### ACTION ITEM:
Reproduce the whole of the data exactly.

§

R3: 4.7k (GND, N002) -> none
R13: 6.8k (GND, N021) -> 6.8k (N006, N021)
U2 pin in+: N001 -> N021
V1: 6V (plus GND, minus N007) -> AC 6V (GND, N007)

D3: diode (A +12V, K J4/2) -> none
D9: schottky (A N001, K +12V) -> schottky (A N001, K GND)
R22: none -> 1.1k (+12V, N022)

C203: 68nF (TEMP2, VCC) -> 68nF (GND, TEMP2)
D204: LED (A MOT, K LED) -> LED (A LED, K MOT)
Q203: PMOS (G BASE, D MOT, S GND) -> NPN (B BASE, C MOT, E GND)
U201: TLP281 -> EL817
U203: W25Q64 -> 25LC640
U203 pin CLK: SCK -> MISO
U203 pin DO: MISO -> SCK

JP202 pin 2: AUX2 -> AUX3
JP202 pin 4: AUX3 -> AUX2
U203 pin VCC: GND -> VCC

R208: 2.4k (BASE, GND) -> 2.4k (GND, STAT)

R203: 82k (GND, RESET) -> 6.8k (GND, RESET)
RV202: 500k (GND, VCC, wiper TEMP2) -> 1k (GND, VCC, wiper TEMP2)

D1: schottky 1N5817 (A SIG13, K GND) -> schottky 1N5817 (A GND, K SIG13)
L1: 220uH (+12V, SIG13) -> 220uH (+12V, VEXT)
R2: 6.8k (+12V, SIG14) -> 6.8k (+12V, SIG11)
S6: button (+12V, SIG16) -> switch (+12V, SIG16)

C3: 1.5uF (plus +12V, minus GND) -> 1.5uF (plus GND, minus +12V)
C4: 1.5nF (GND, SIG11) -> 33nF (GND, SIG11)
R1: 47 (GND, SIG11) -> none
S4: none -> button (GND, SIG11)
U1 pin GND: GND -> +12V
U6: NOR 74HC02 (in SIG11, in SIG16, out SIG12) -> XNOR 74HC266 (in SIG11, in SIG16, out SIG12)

§

### RESULT FOR THIS TASK:
R3: 4.7k (GND, N002) -> none
R13: 6.8k (GND, N021) -> 6.8k (N006, N021)
U2 pin in+: N001 -> N021
V1: 6V (plus GND, minus N007) -> AC 6V (GND, N007)

D3: diode (A +12V, K J4/2) -> none
D9: schottky (A N001, K +12V) -> schottky (A N001, K GND)
R22: none -> 1.1k (+12V, N022)

C203: 68nF (TEMP2, VCC) -> 68nF (GND, TEMP2)
D204: LED (A MOT, K LED) -> LED (A LED, K MOT)
Q203: PMOS (G BASE, D MOT, S GND) -> NPN (B BASE, C MOT, E GND)
U201: TLP281 -> EL817
U203: W25Q64 -> 25LC640
U203 pin CLK: SCK -> MISO
U203 pin DO: MISO -> SCK

JP202 pin 2: AUX2 -> AUX3
JP202 pin 4: AUX3 -> AUX2
U203 pin VCC: GND -> VCC

R208: 2.4k (BASE, GND) -> 2.4k (GND, STAT)

R203: 82k (GND, RESET) -> 6.8k (GND, RESET)
RV202: 500k (GND, VCC, wiper TEMP2) -> 1k (GND, VCC, wiper TEMP2)

D1: schottky 1N5817 (A SIG13, K GND) -> schottky 1N5817 (A GND, K SIG13)
L1: 220uH (+12V, SIG13) -> 220uH (+12V, VEXT)
R2: 6.8k (+12V, SIG14) -> 6.8k (+12V, SIG11)
S6: button (+12V, SIG16) -> switch (+12V, SIG16)

C3: 1.5uF (plus +12V, minus GND) -> 1.5uF (plus GND, minus +12V)
C4: 1.5nF (GND, SIG11) -> 33nF (GND, SIG11)
R1: 47 (GND, SIG11) -> none
S4: none -> button (GND, SIG11)
U1 pin GND: GND -> +12V
U6: NOR 74HC02 (in SIG11, in SIG16, out SIG12) -> XNOR 74HC266 (in SIG11, in SIG16, out SIG12)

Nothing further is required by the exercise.